- WHAT IS BEING ASKED
Scan the records below for the line with "orange semicircle: (52, 48)" and the line with "brown square: (78, 194) -> (69, 176), moved". Repeat those two lines and every line between them exactly, and nothing else.

(DATA LISTING begins)

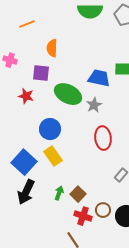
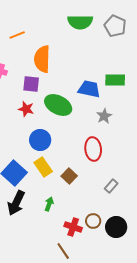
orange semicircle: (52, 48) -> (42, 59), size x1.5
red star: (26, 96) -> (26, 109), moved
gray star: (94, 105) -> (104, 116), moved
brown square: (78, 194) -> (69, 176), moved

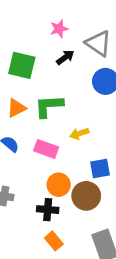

(DATA LISTING ends)
(DATA LISTING begins)

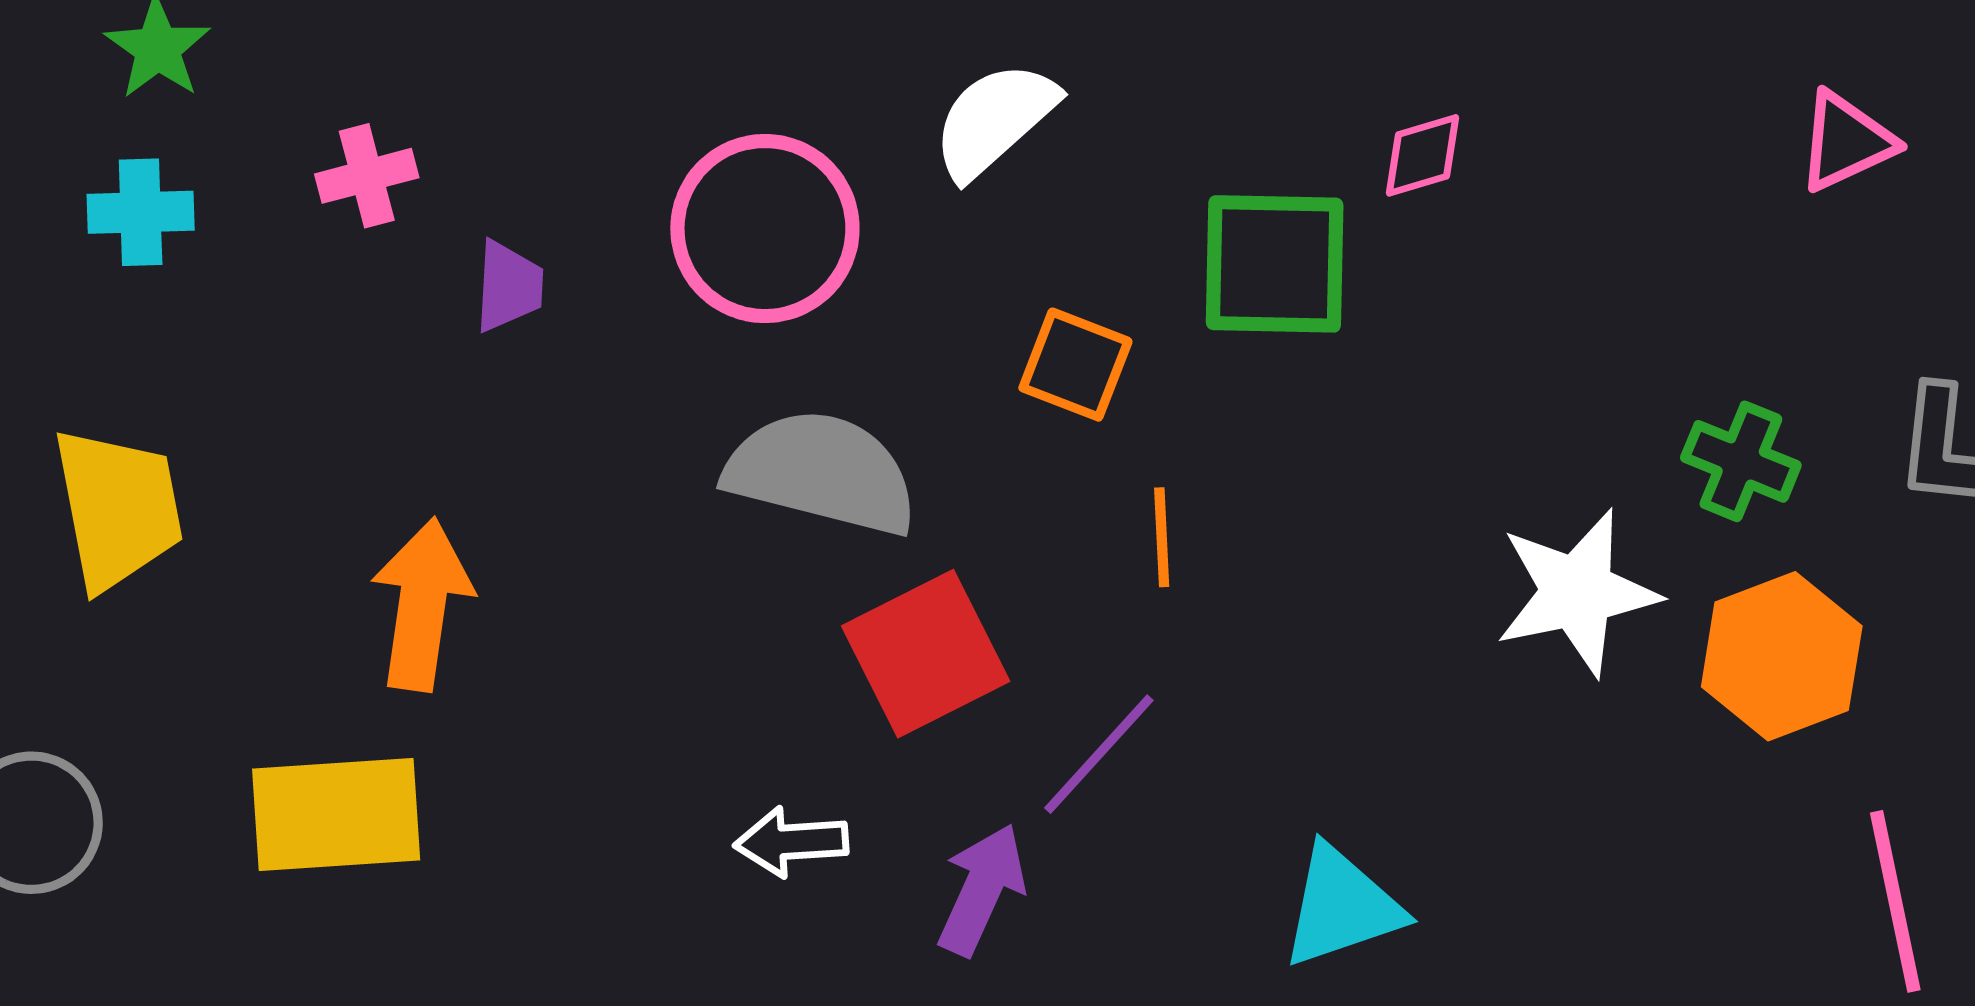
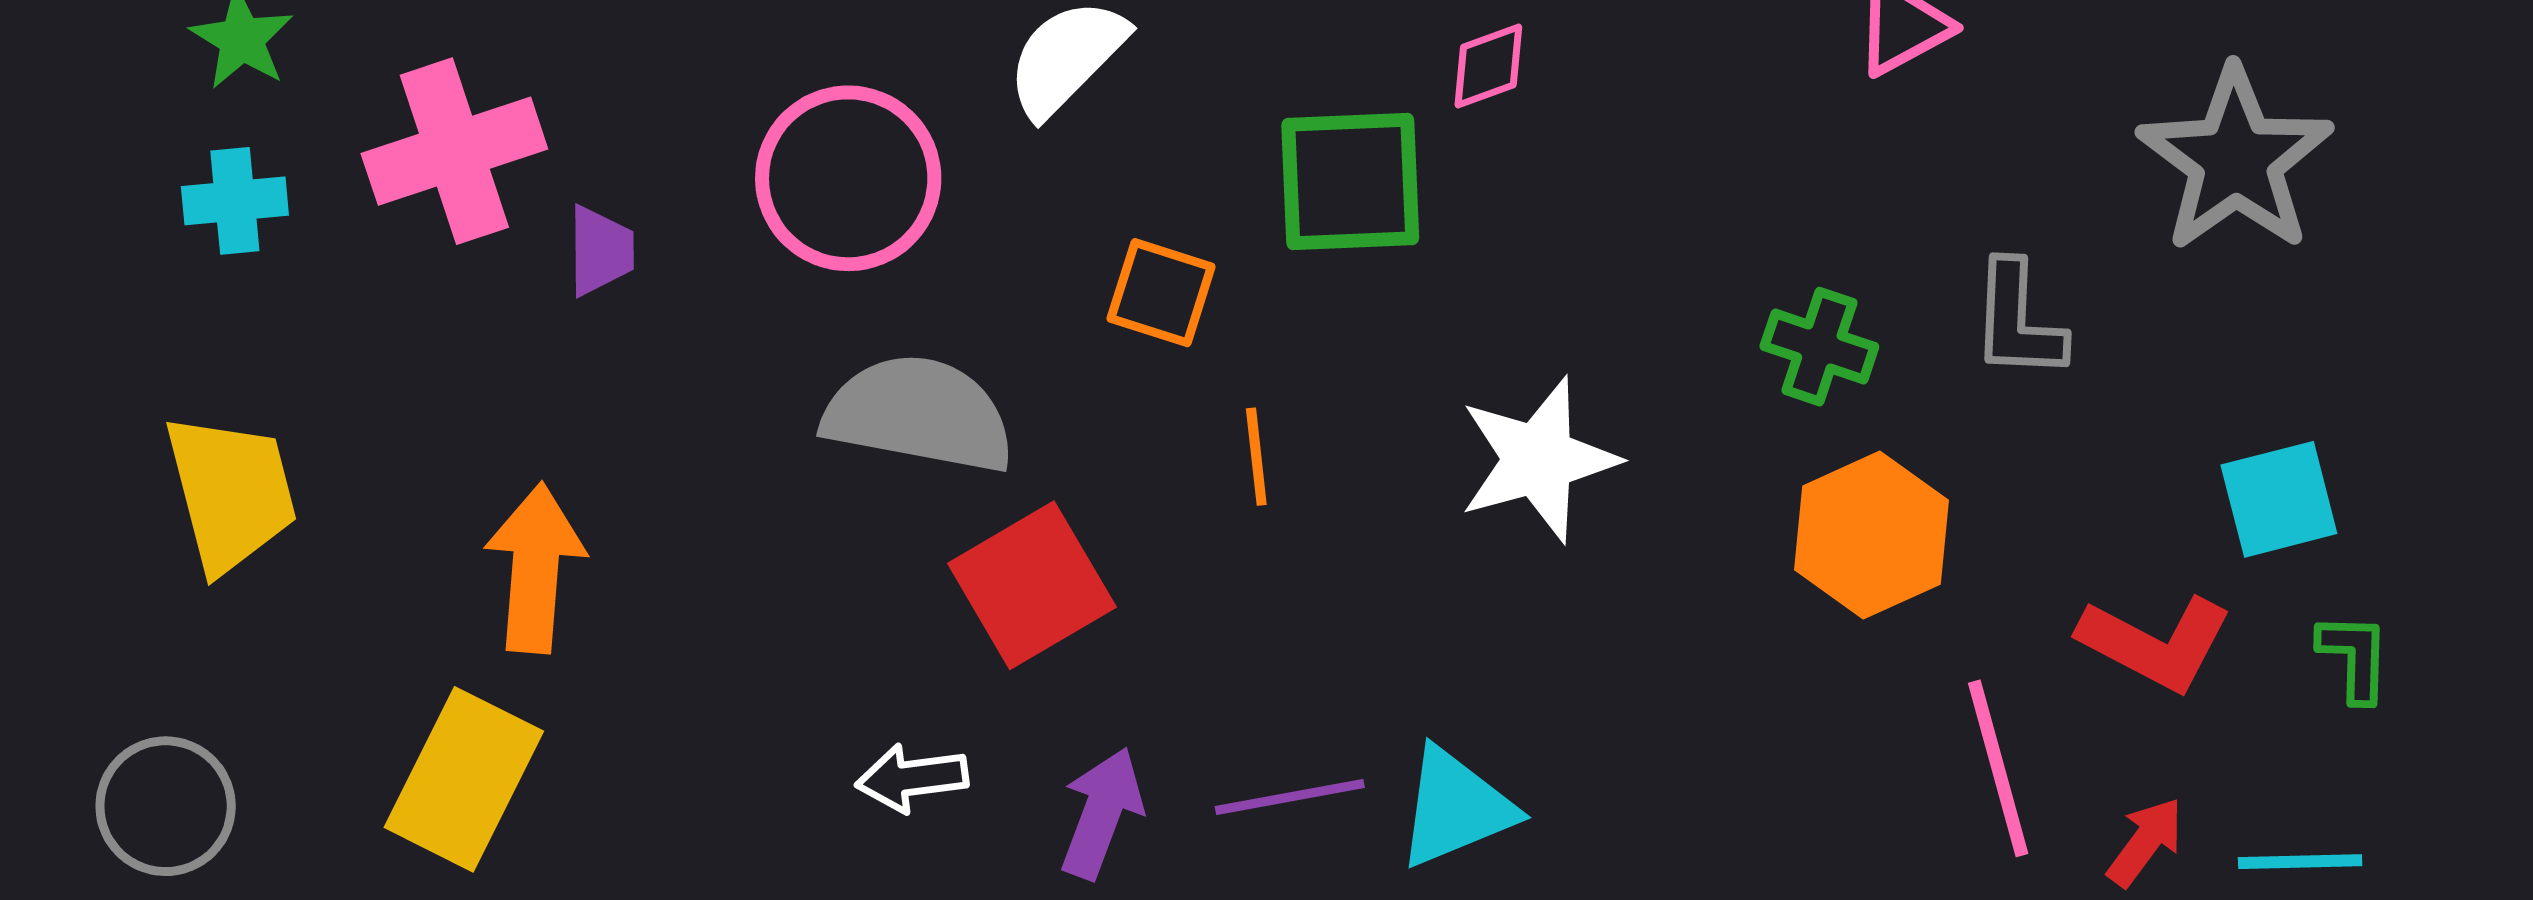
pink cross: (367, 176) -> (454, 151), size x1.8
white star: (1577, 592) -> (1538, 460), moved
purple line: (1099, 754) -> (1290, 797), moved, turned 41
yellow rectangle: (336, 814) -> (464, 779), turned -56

(DATA LISTING ends)

- ANSWER TO THE EXERCISE
orange semicircle: (52, 48) -> (42, 59), size x1.5
red star: (26, 96) -> (26, 109), moved
gray star: (94, 105) -> (104, 116), moved
brown square: (78, 194) -> (69, 176), moved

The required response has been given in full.